*** Opening of Supplied material ***

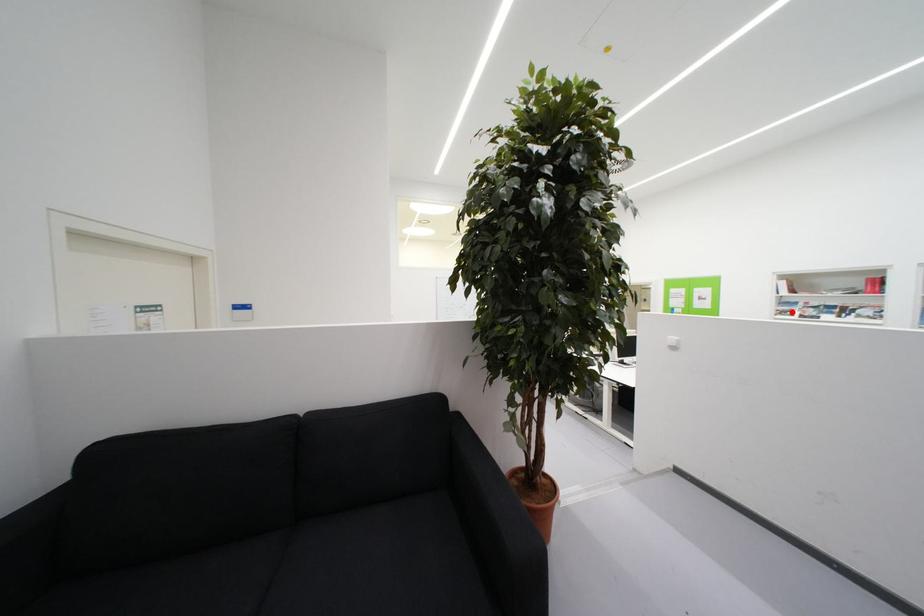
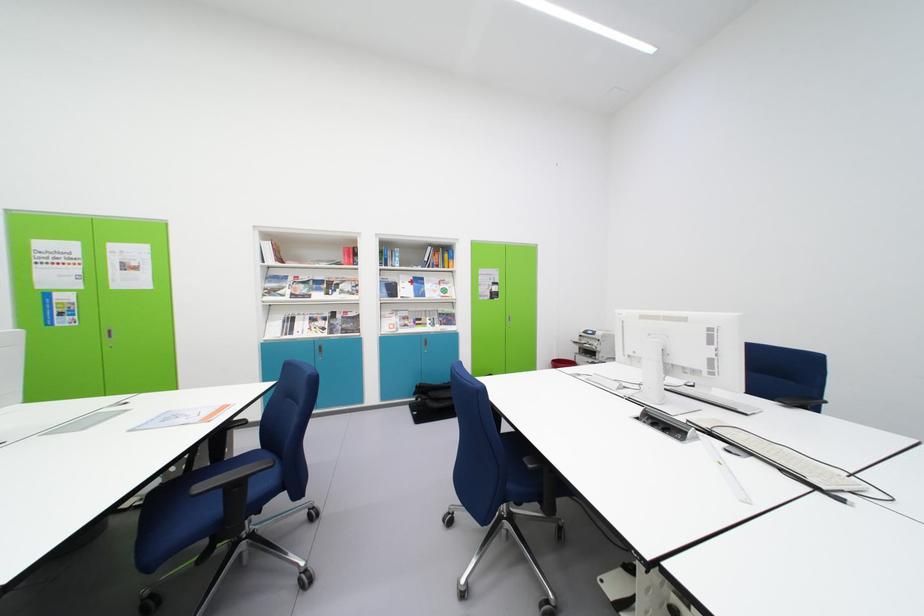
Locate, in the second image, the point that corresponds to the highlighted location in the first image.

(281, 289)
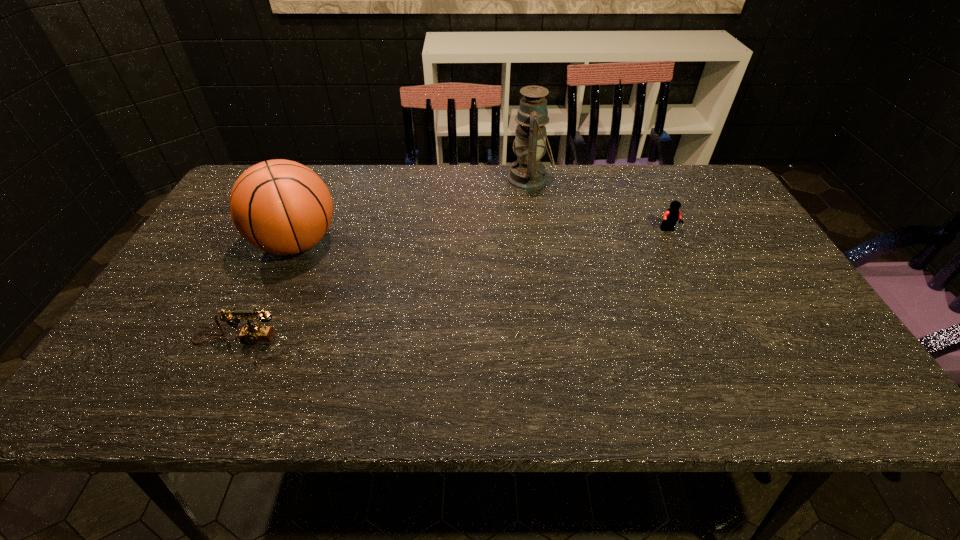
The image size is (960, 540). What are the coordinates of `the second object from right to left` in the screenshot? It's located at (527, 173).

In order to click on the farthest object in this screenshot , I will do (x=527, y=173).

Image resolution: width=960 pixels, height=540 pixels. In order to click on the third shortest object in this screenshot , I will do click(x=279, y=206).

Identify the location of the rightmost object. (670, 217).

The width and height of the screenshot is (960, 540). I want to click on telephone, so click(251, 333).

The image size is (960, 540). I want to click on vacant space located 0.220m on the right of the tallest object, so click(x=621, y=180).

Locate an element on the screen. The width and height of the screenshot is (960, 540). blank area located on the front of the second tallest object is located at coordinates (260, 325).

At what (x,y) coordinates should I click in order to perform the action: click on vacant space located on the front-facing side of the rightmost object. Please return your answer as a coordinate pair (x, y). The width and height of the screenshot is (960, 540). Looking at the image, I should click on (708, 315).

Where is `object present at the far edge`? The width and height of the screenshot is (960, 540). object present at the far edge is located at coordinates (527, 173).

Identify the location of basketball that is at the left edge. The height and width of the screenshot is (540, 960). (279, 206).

*** Close of Supplied material ***

Activity -
Arrange the lines of the saved entries above as a numbered list, skipping blank lines and leaving out the pictures.

Answer for the task -
1. Locate, in the second image, the point that corresponds to the highlighted location in the first image.
2. (281, 289)
3. The image size is (960, 540). What are the coordinates of `the second object from right to left` in the screenshot? It's located at (527, 173).
4. In order to click on the farthest object in this screenshot , I will do (x=527, y=173).
5. Image resolution: width=960 pixels, height=540 pixels. In order to click on the third shortest object in this screenshot , I will do click(x=279, y=206).
6. Identify the location of the rightmost object. (670, 217).
7. The width and height of the screenshot is (960, 540). I want to click on telephone, so click(251, 333).
8. The image size is (960, 540). I want to click on vacant space located 0.220m on the right of the tallest object, so click(x=621, y=180).
9. Locate an element on the screen. The width and height of the screenshot is (960, 540). blank area located on the front of the second tallest object is located at coordinates (260, 325).
10. At what (x,y) coordinates should I click in order to perform the action: click on vacant space located on the front-facing side of the rightmost object. Please return your answer as a coordinate pair (x, y). The width and height of the screenshot is (960, 540). Looking at the image, I should click on (708, 315).
11. Where is `object present at the far edge`? The width and height of the screenshot is (960, 540). object present at the far edge is located at coordinates (527, 173).
12. Identify the location of basketball that is at the left edge. The height and width of the screenshot is (540, 960). (279, 206).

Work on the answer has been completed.